══ Data records ══

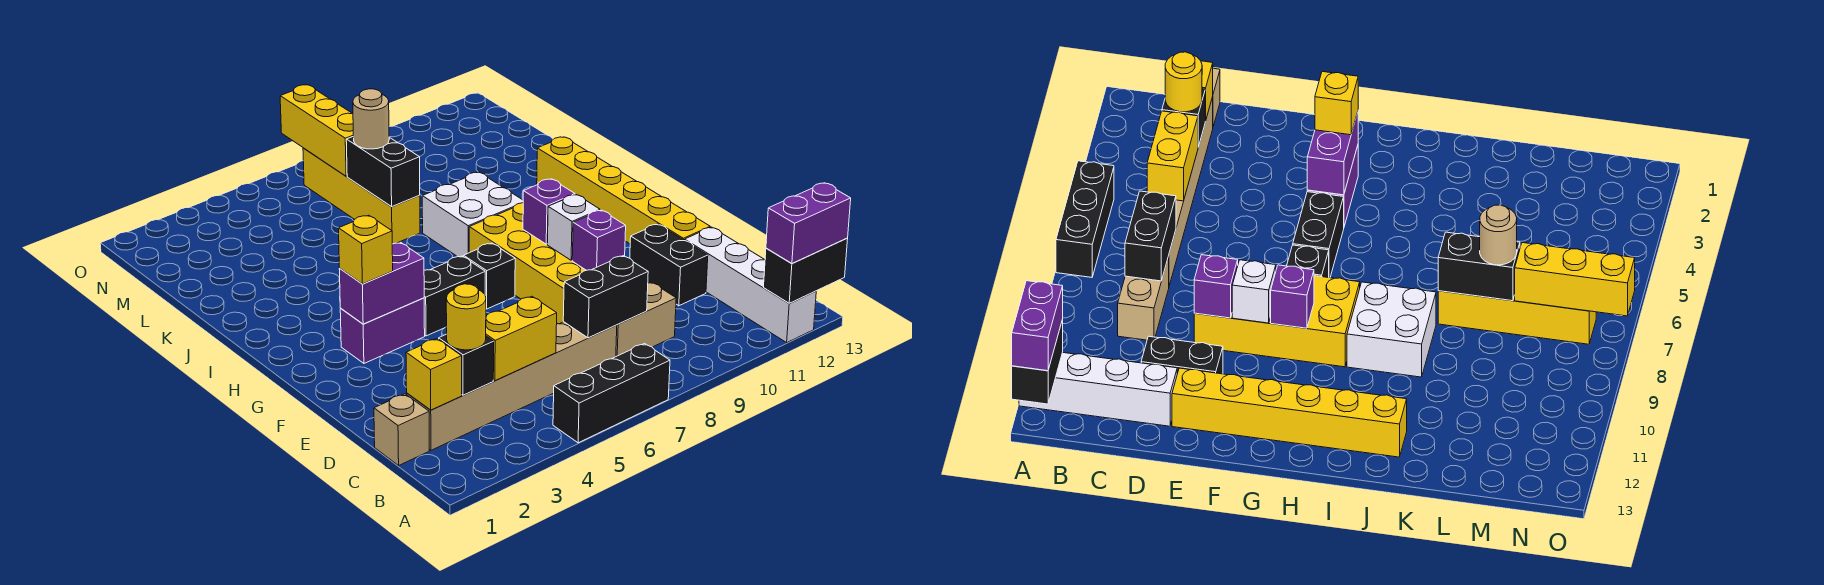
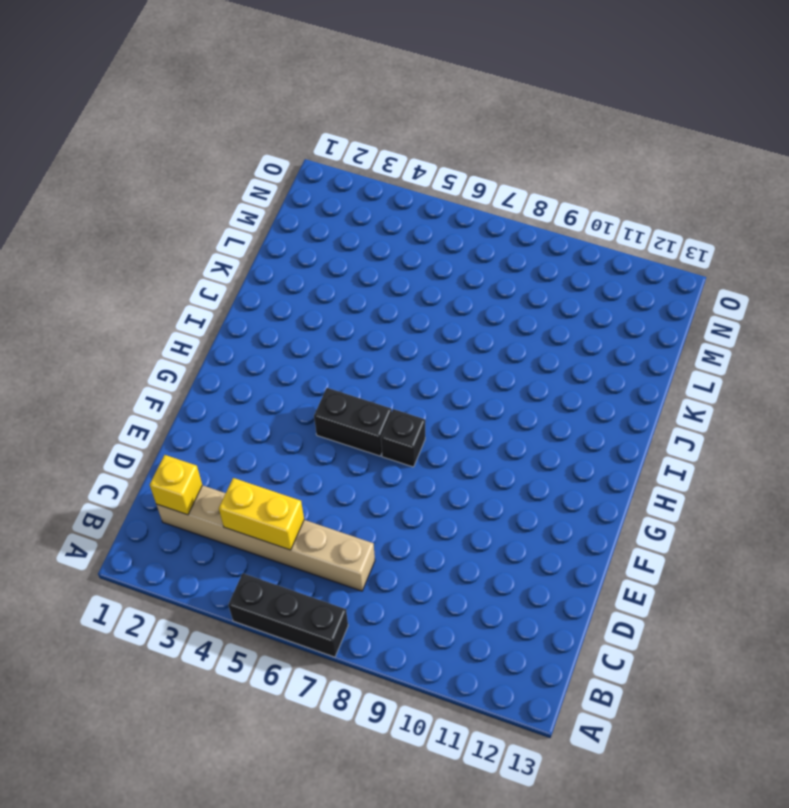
none -> white brick A12:D12 level 1
none -> tan brick C1 level 1
none -> tan brick C8:C9 level 1

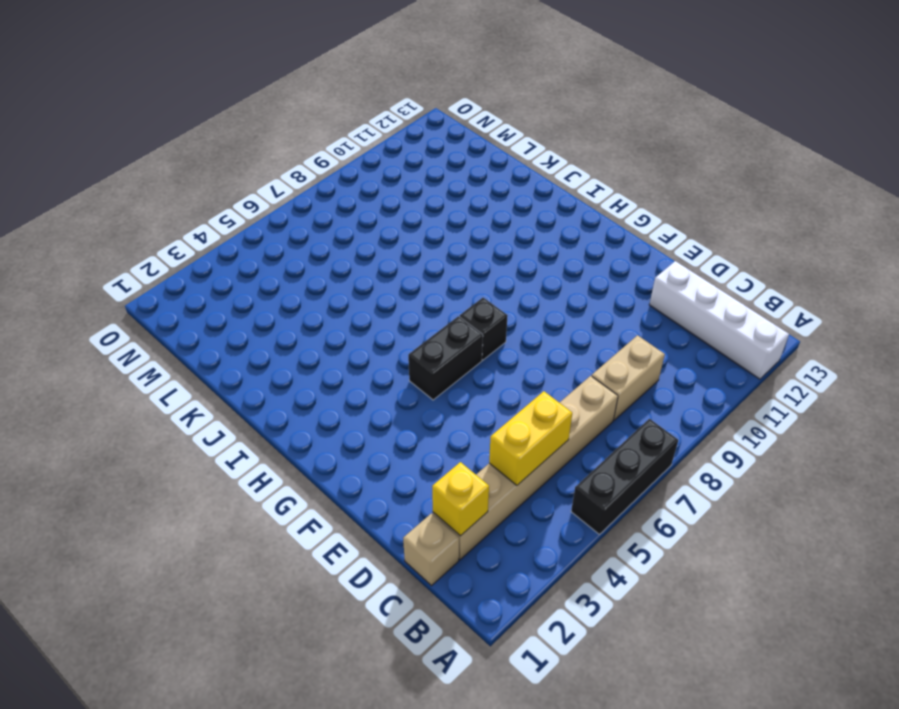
none -> black brick D11:E11 level 1
none -> yellow brick E8:H9 level 1
none -> yellow brick E12:J12 level 1

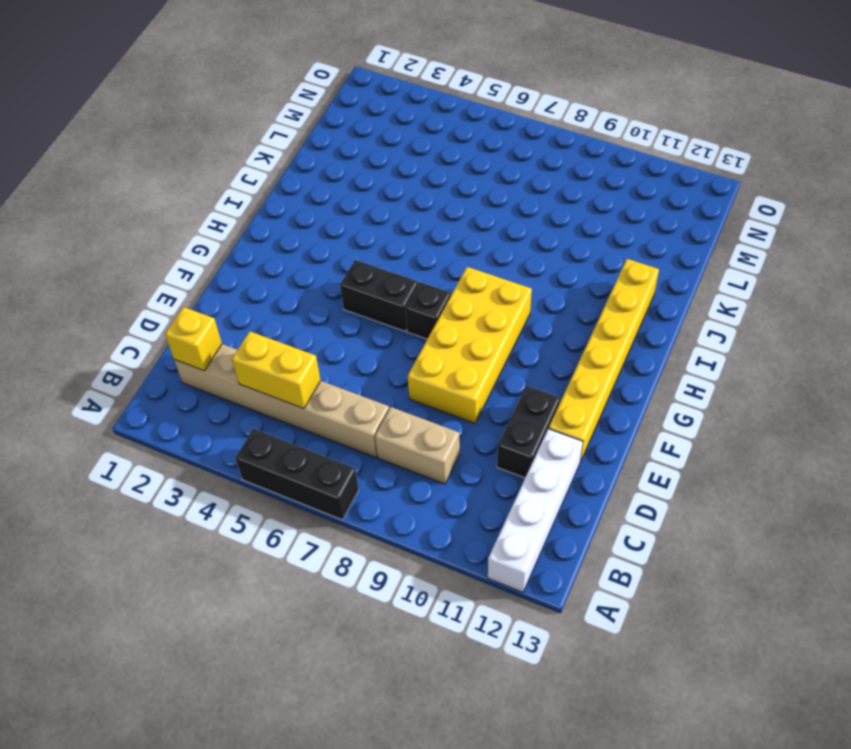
none -> tan brick C1 level 1
none -> purple brick G3:G4 level 1
none -> white brick I8:J9 level 1

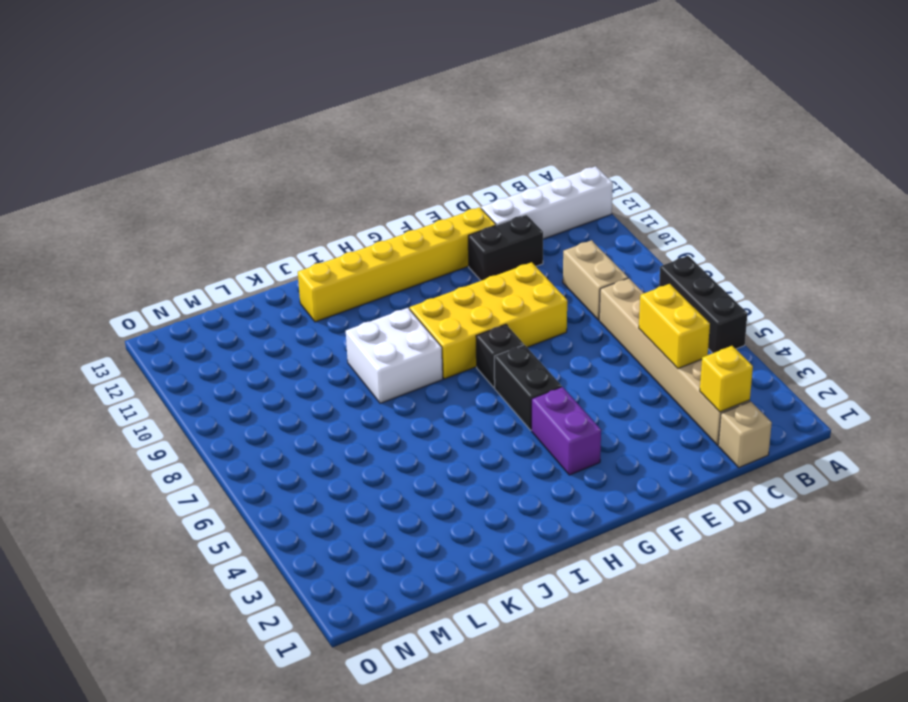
none -> yellow brick K7:N7 level 1
none -> black brick A12:A13 level 2
none -> black brick C3 level 2

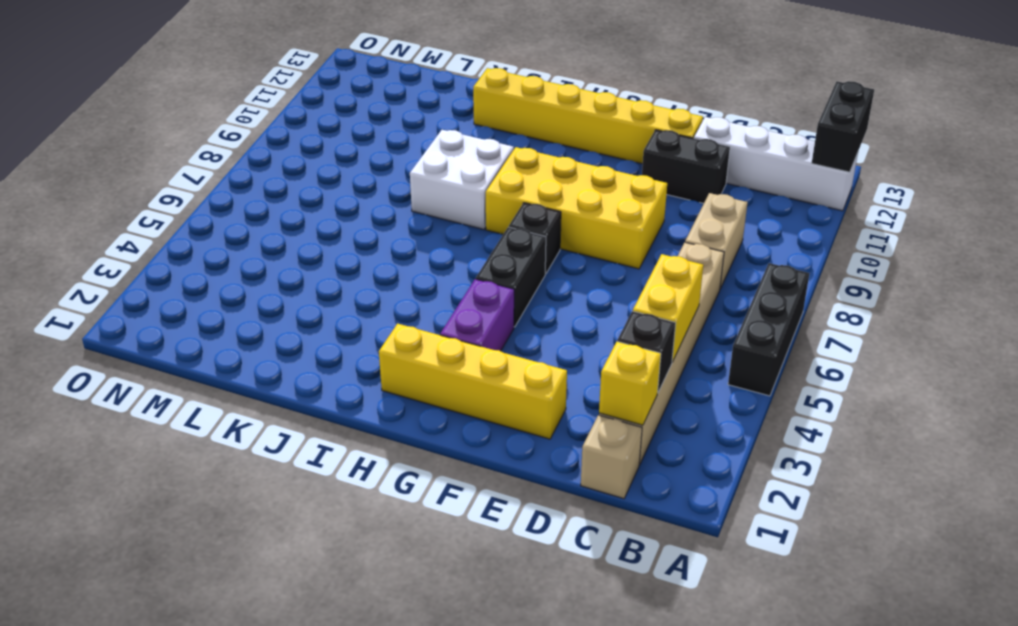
yellow brick E2:H2 level 1 -> yellow brick K7:N7 level 1
none -> black brick C7:C8 level 2
none -> purple brick E9 level 2
none -> white brick F9 level 2

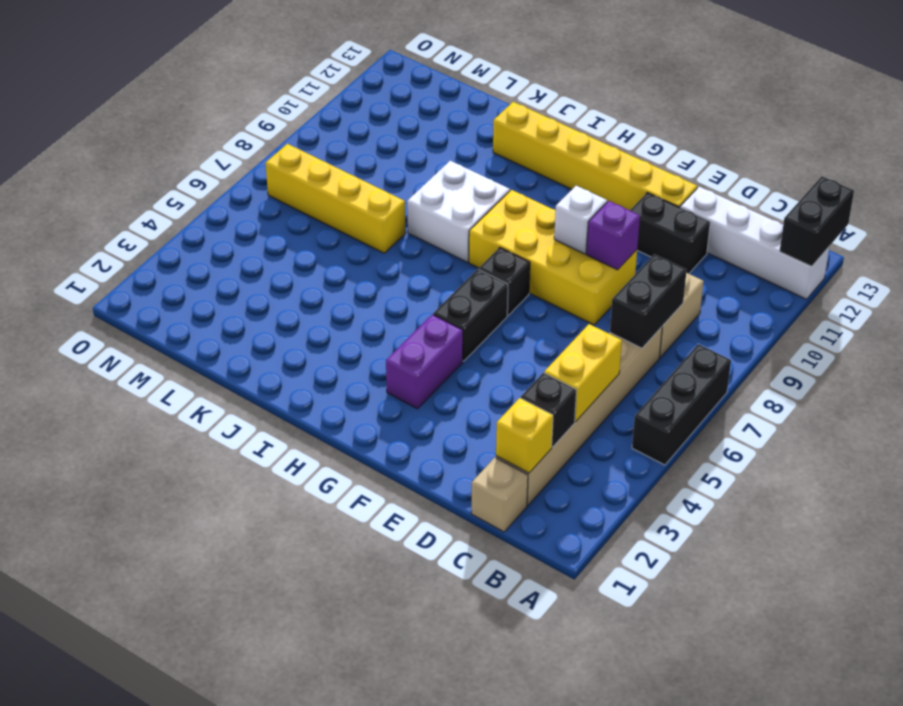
none -> purple brick G3:G4 level 2
none -> purple brick G9 level 2
none -> black brick K7:L7 level 2

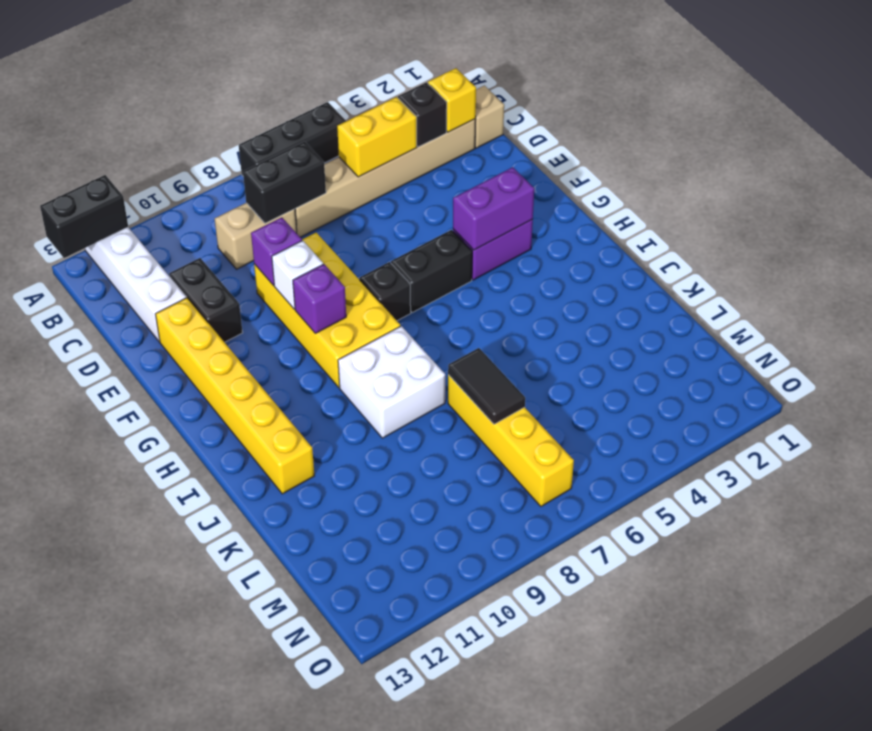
black tile K7:L7 level 2 -> black brick K7:L7 level 2
none -> yellow brick M7:O7 level 2
none -> purple brick A12:A13 level 3
none -> yellow round brick C3 level 3

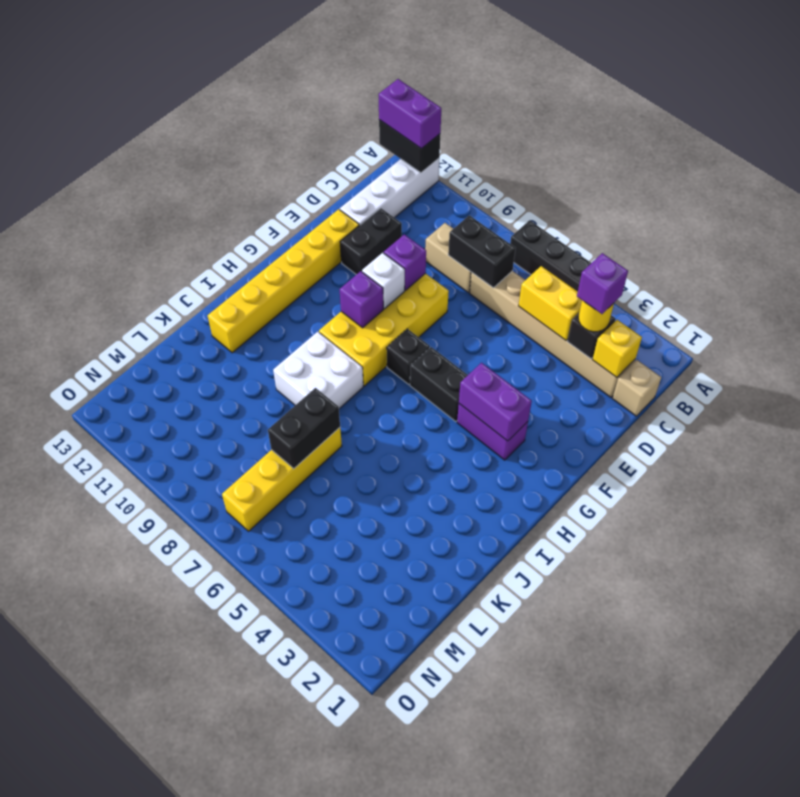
purple brick C3 level 4 -> none
none -> yellow brick M7:O7 level 2
none -> yellow brick G3 level 3
none -> tan round brick L7 level 3

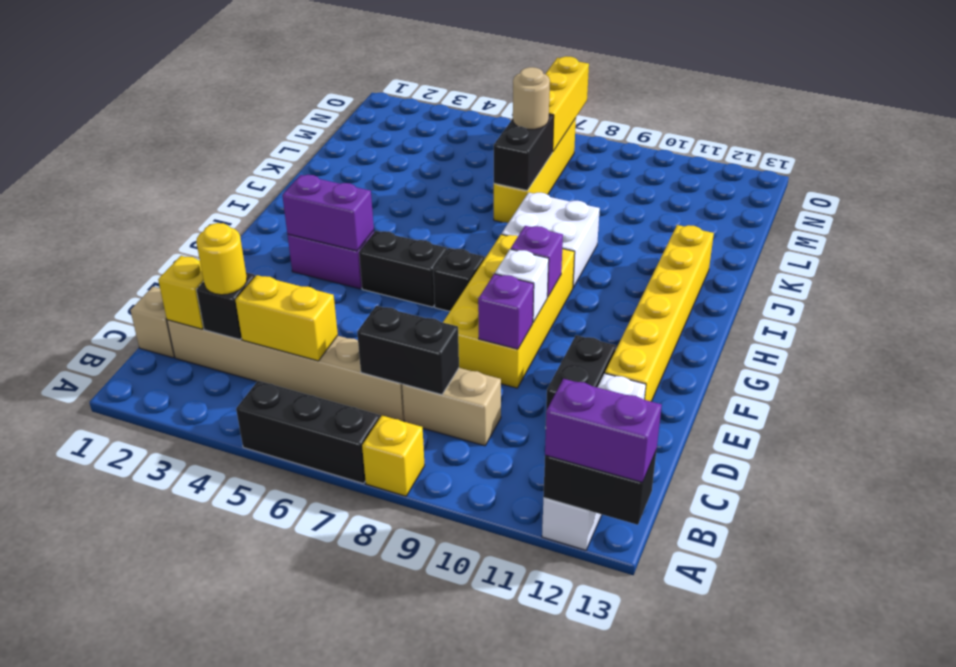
yellow brick A8 level 1 -> yellow brick G3 level 3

═══

Assignment
Each line from the one that contains "none -> black brick A12:A13 level 2" to the end of the listing must be quoted exactly; no other line and no picture belongs in the copy.

Output for this task
none -> black brick A12:A13 level 2
none -> black brick C3 level 2

yellow brick E2:H2 level 1 -> yellow brick K7:N7 level 1
none -> black brick C7:C8 level 2
none -> purple brick E9 level 2
none -> white brick F9 level 2

none -> purple brick G3:G4 level 2
none -> purple brick G9 level 2
none -> black brick K7:L7 level 2

black tile K7:L7 level 2 -> black brick K7:L7 level 2
none -> yellow brick M7:O7 level 2
none -> purple brick A12:A13 level 3
none -> yellow round brick C3 level 3

purple brick C3 level 4 -> none
none -> yellow brick M7:O7 level 2
none -> yellow brick G3 level 3
none -> tan round brick L7 level 3

yellow brick A8 level 1 -> yellow brick G3 level 3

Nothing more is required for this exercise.